_TASK PROMPT_
Each record should be given again exactly, and any picture in it left out.

_SOURCE DATA_
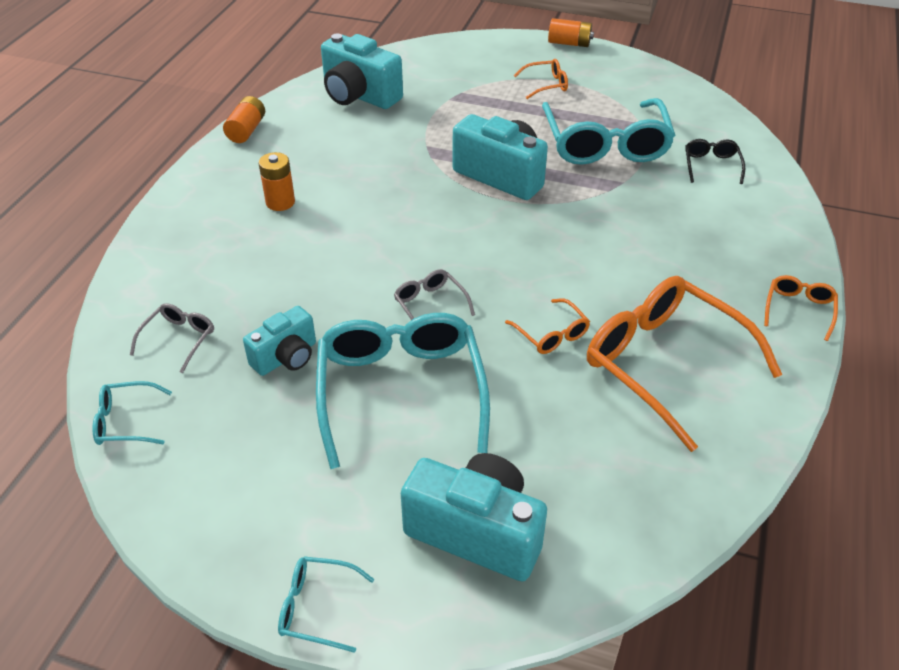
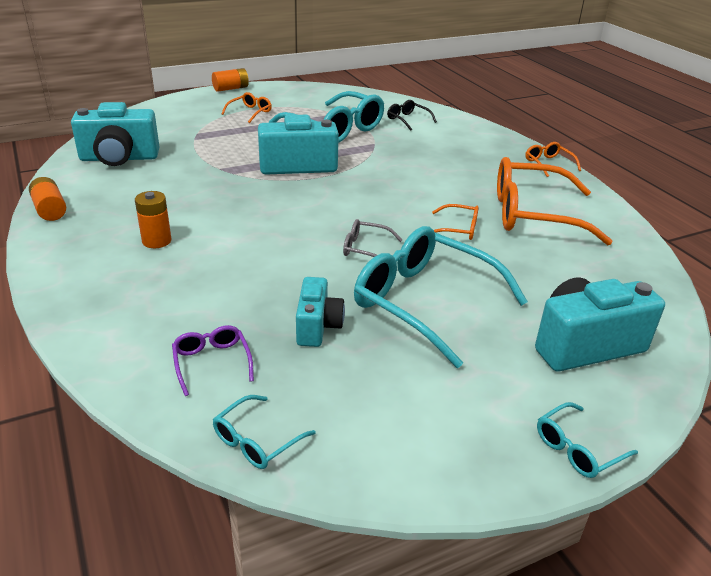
camera: 45 degrees left, 10 degrees down
grey glasses [130,303,214,374] -> purple glasses [172,325,254,396]

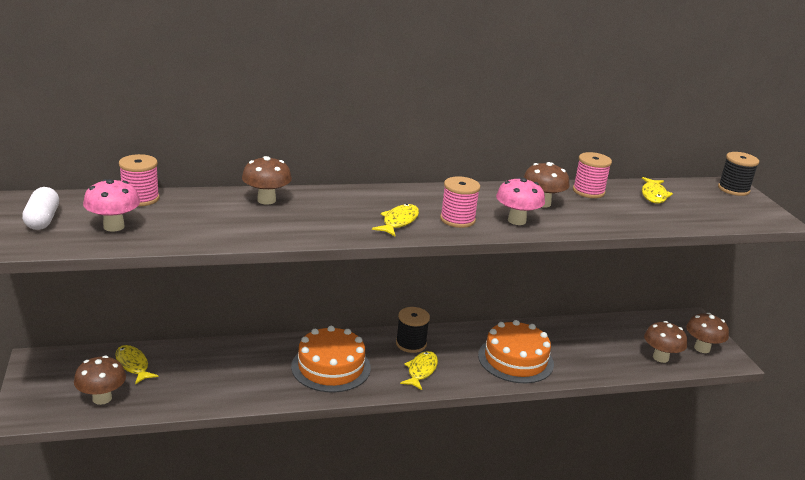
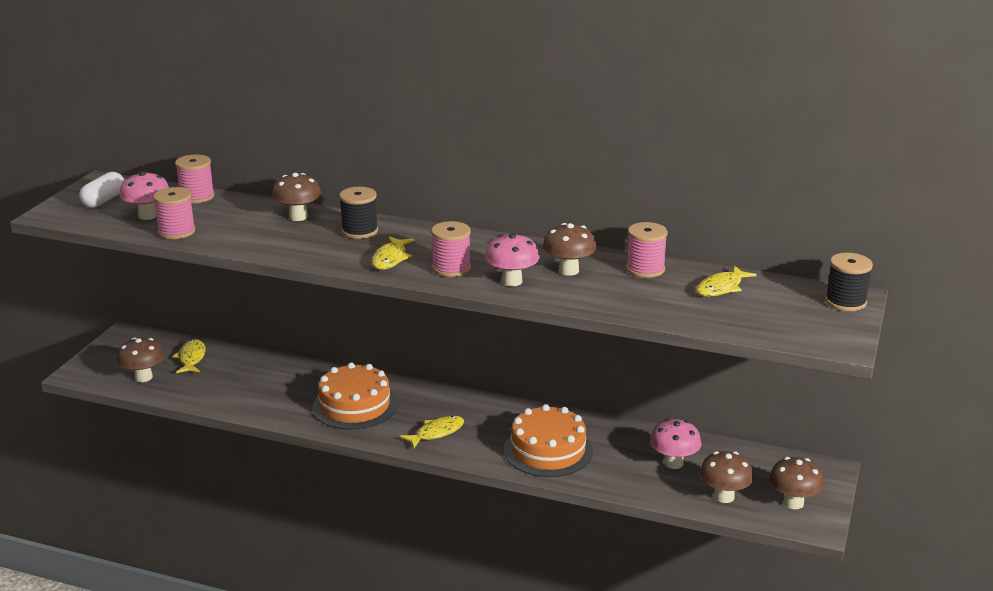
camera: 35 degrees right, 0 degrees up
yellow fish [372,204,419,236] -> yellow fish turned 135 degrees clockwise [372,236,414,270]
black spool [396,307,430,353] -> black spool moved to [339,187,378,239]
none -> pink spool [153,187,195,239]
none -> pink mushroom [650,419,701,469]

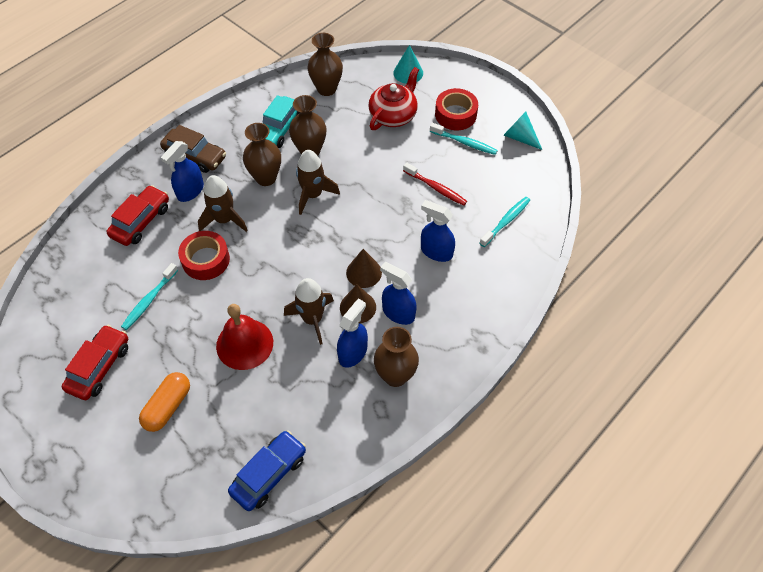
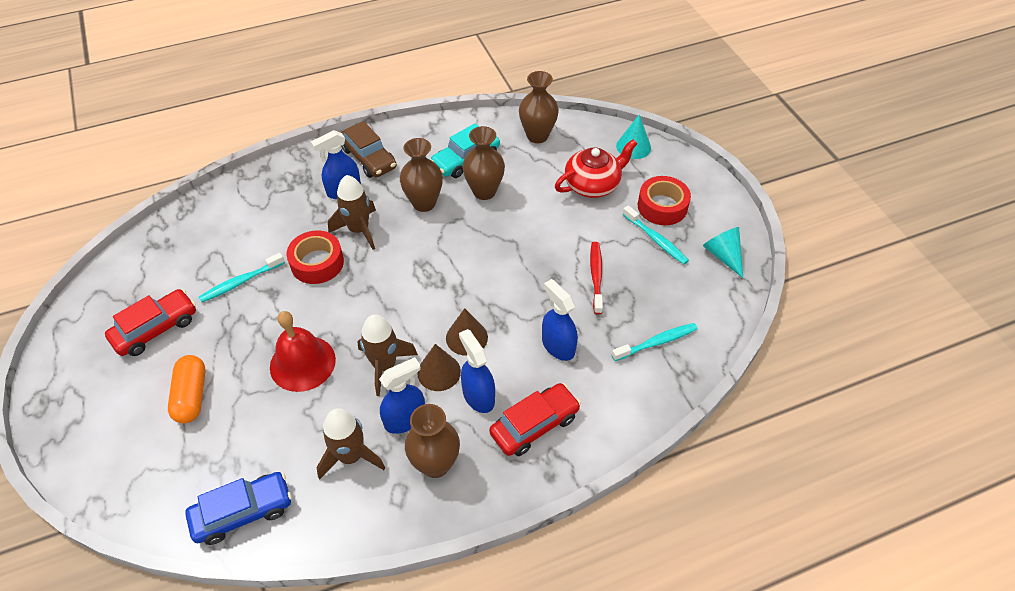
camera: 25 degrees right, 5 degrees down
red car [107,185,169,246] -> red car moved to [489,383,581,456]
orange capsule [139,372,190,432] -> orange capsule turned 60 degrees counterclockwise [168,355,205,423]
brown rocket [296,150,340,215] -> brown rocket moved to [316,408,385,480]
red toothbrush [403,162,467,206] -> red toothbrush turned 150 degrees counterclockwise [590,242,603,314]

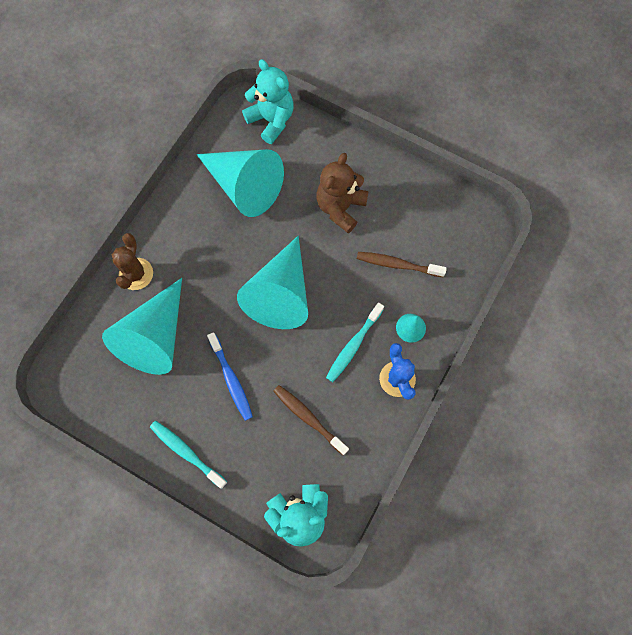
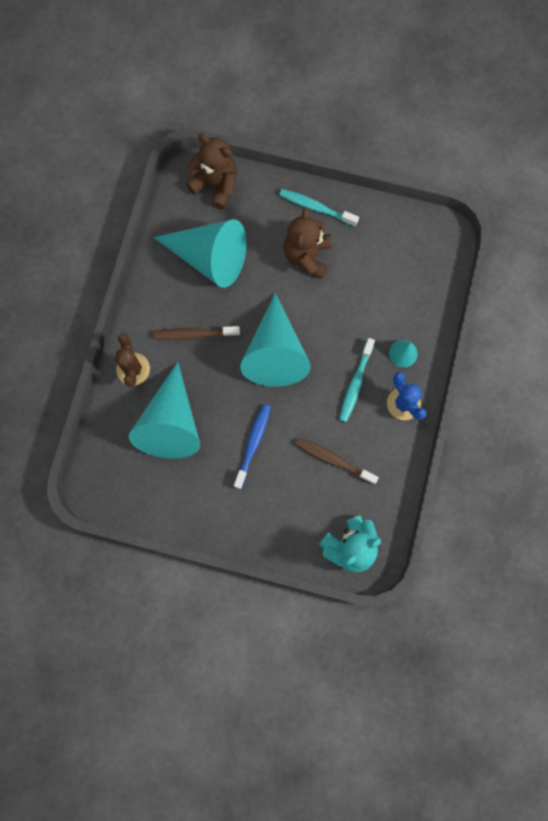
camera: 15 degrees left, 5 degrees up
turquoise toothbrush [150,421,227,489] -> turquoise toothbrush moved to [279,189,359,226]
blue toothbrush [207,332,253,421] -> blue toothbrush turned 120 degrees counterclockwise [234,404,271,489]
turquoise teddy bear [242,59,294,144] -> brown teddy bear [186,134,237,210]
brown toothbrush [357,252,447,277] -> brown toothbrush moved to [153,326,240,340]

_ANSWER BOX_
camera: 45 degrees left, 10 degrees down
grey glasses [130,303,214,374] -> purple glasses [172,325,254,396]

camera: 35 degrees right, 0 degrees up
yellow fish [372,204,419,236] -> yellow fish turned 135 degrees clockwise [372,236,414,270]
black spool [396,307,430,353] -> black spool moved to [339,187,378,239]
none -> pink spool [153,187,195,239]
none -> pink mushroom [650,419,701,469]

camera: 25 degrees right, 5 degrees down
red car [107,185,169,246] -> red car moved to [489,383,581,456]
orange capsule [139,372,190,432] -> orange capsule turned 60 degrees counterclockwise [168,355,205,423]
brown rocket [296,150,340,215] -> brown rocket moved to [316,408,385,480]
red toothbrush [403,162,467,206] -> red toothbrush turned 150 degrees counterclockwise [590,242,603,314]

camera: 15 degrees left, 5 degrees up
turquoise toothbrush [150,421,227,489] -> turquoise toothbrush moved to [279,189,359,226]
blue toothbrush [207,332,253,421] -> blue toothbrush turned 120 degrees counterclockwise [234,404,271,489]
turquoise teddy bear [242,59,294,144] -> brown teddy bear [186,134,237,210]
brown toothbrush [357,252,447,277] -> brown toothbrush moved to [153,326,240,340]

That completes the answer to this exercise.